**WORK TASK:** Set down the data below word for word, and leave the images aside.

**INPUT MATERIAL:**
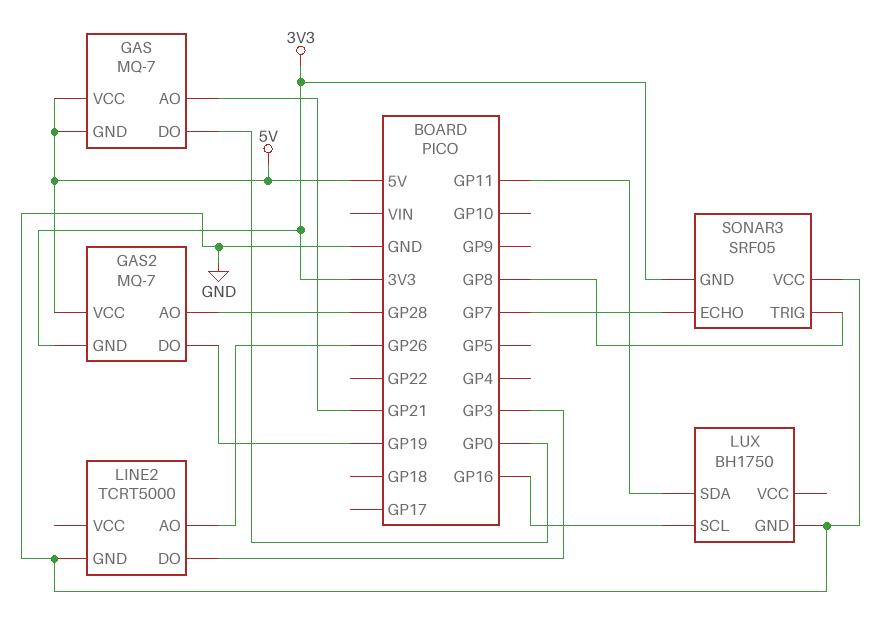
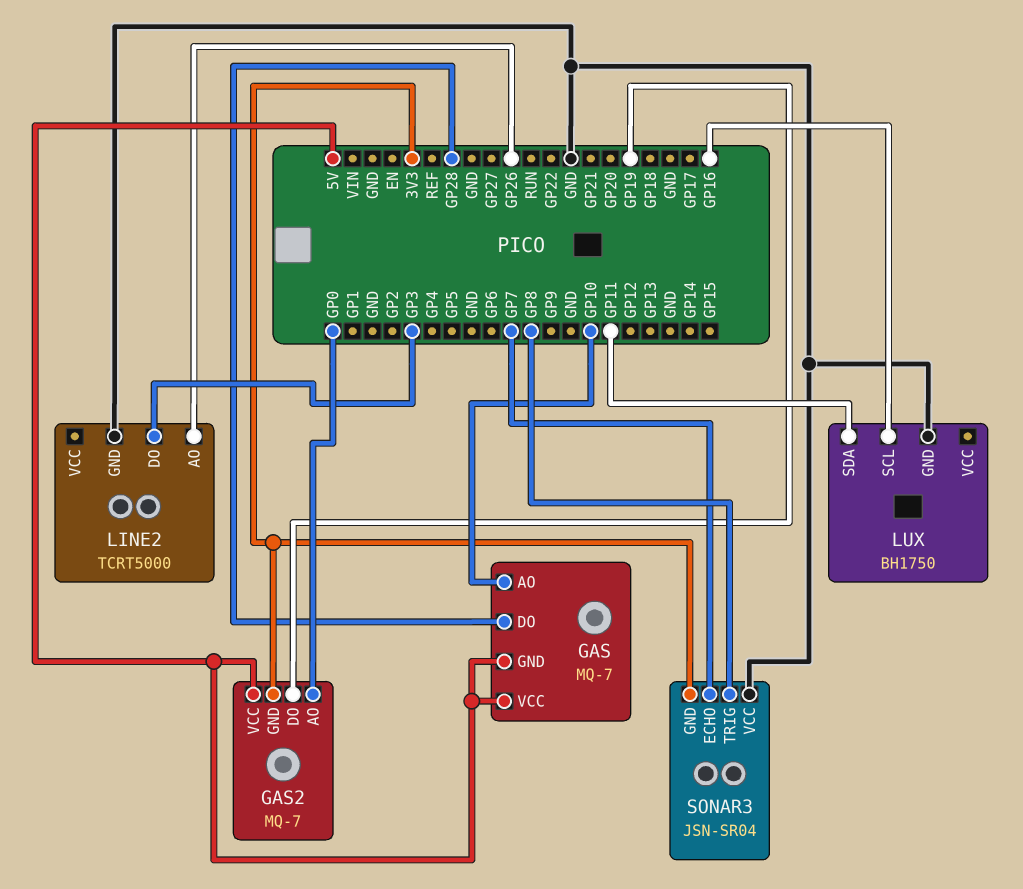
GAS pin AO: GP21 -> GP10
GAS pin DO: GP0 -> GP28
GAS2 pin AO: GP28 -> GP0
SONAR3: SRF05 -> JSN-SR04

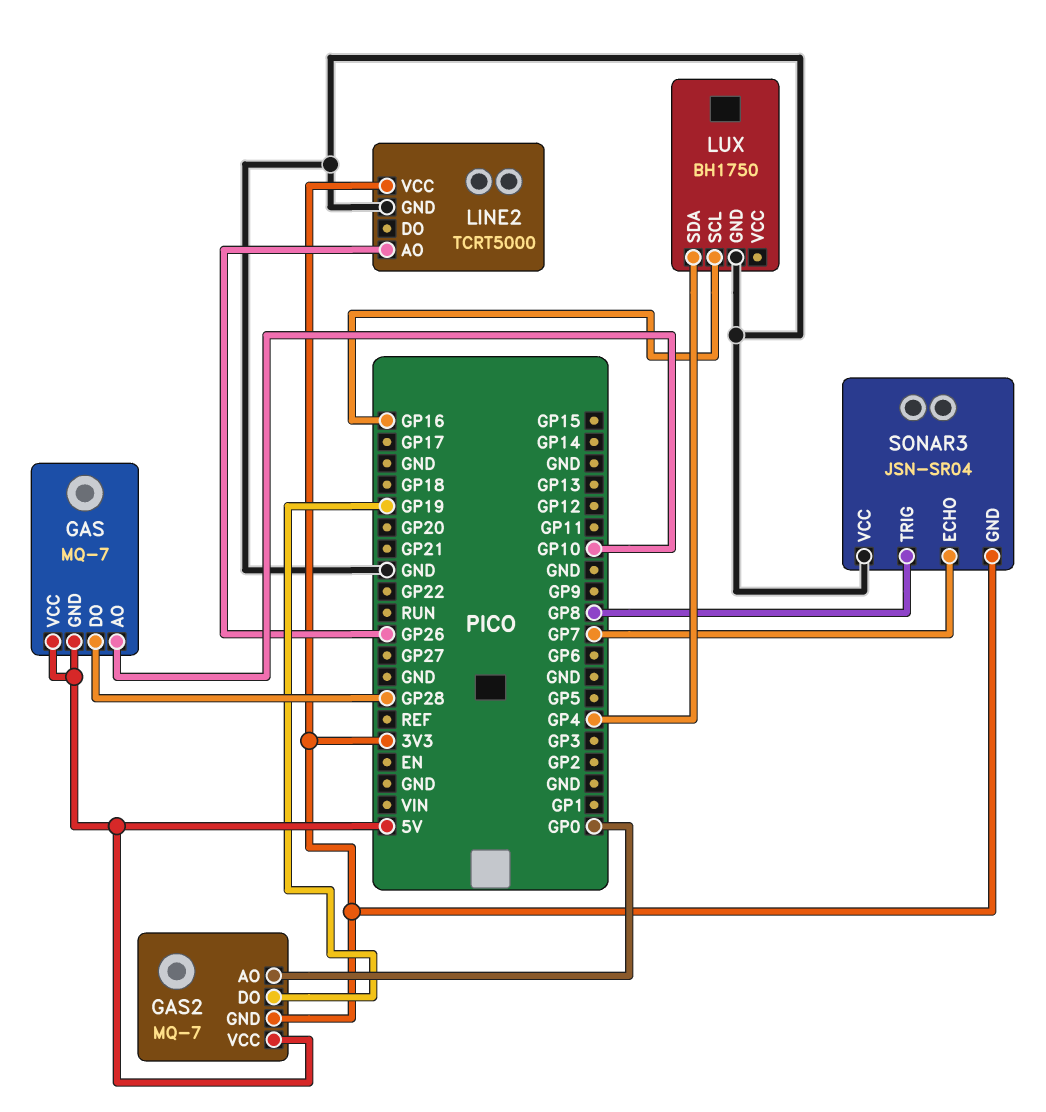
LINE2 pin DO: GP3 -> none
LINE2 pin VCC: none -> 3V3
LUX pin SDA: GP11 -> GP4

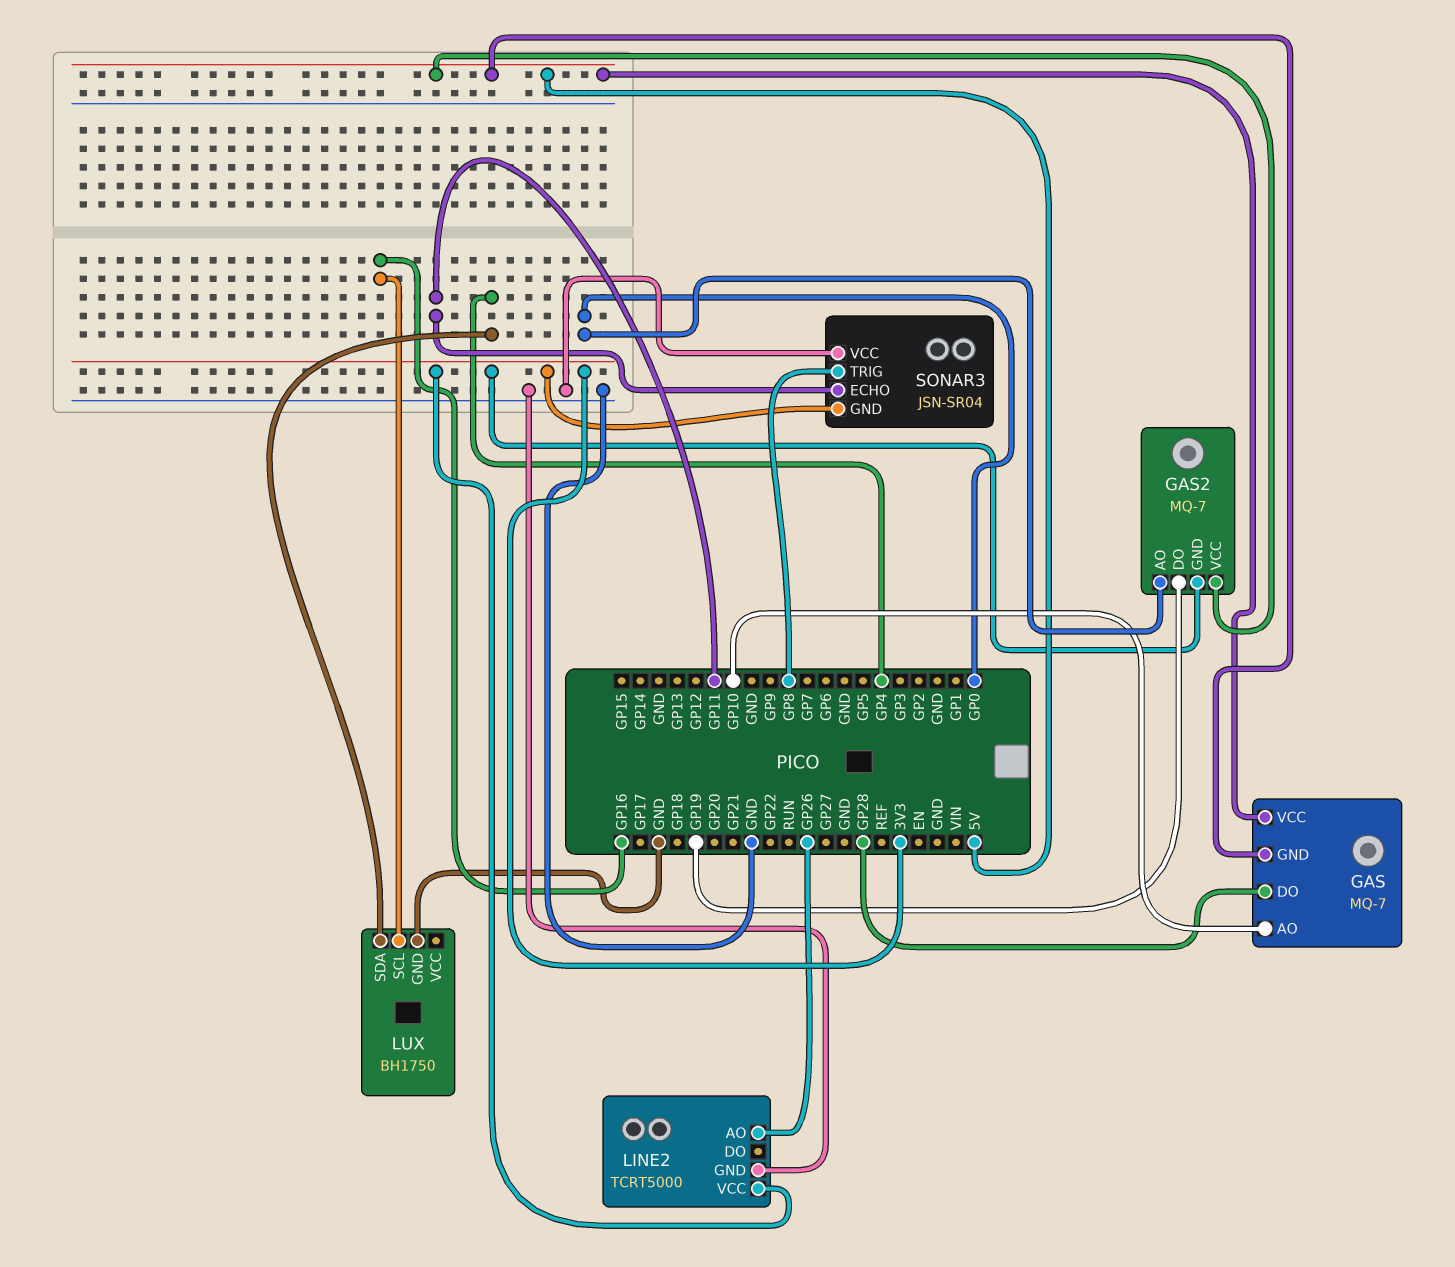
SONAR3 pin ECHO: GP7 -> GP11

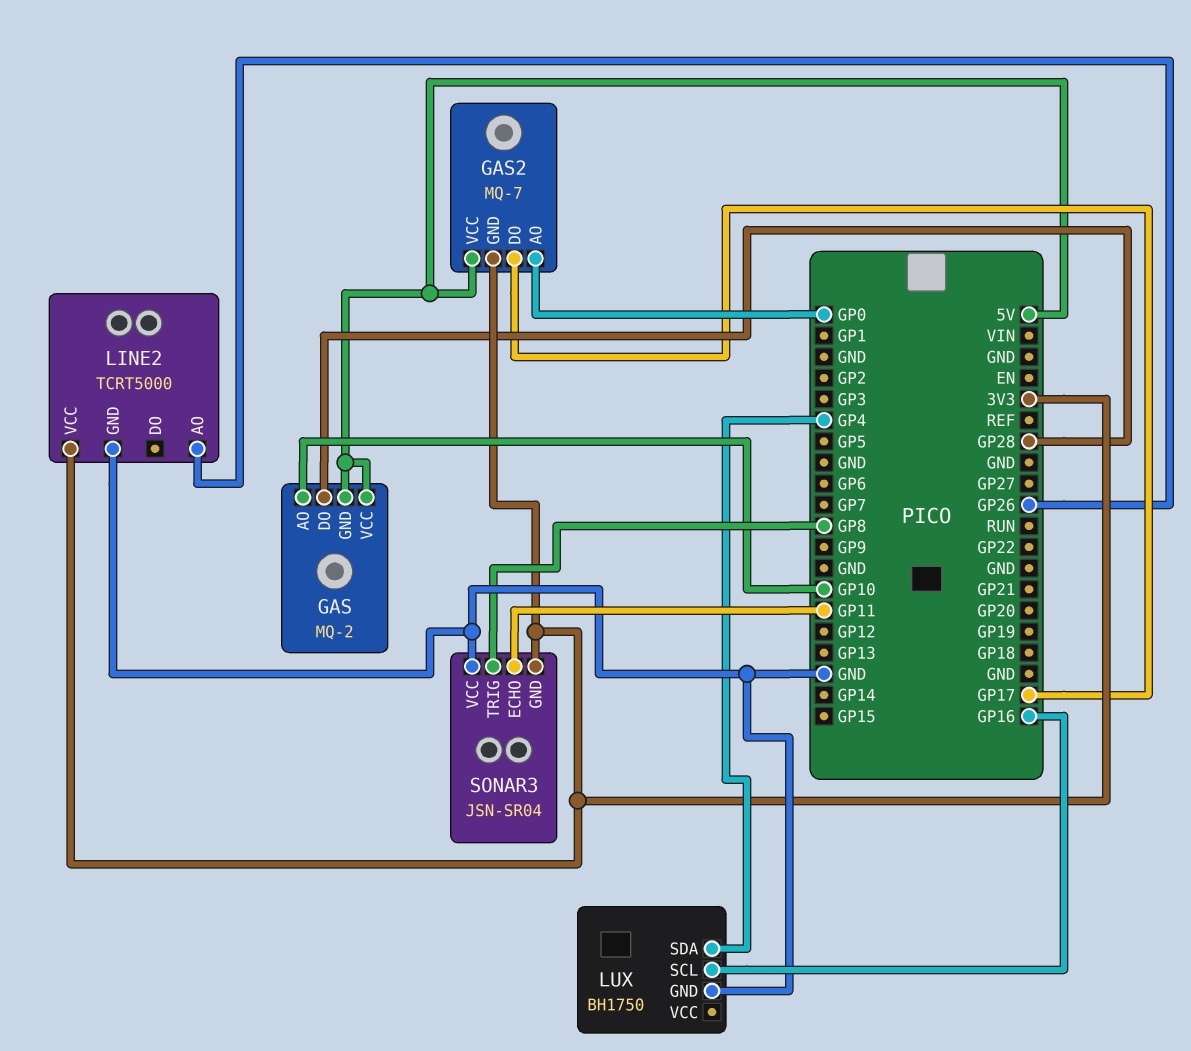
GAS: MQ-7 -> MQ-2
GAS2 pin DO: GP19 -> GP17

**WRITTEN ANSWER:**
GAS pin AO: GP21 -> GP10
GAS pin DO: GP0 -> GP28
GAS2 pin AO: GP28 -> GP0
SONAR3: SRF05 -> JSN-SR04

LINE2 pin DO: GP3 -> none
LINE2 pin VCC: none -> 3V3
LUX pin SDA: GP11 -> GP4

SONAR3 pin ECHO: GP7 -> GP11

GAS: MQ-7 -> MQ-2
GAS2 pin DO: GP19 -> GP17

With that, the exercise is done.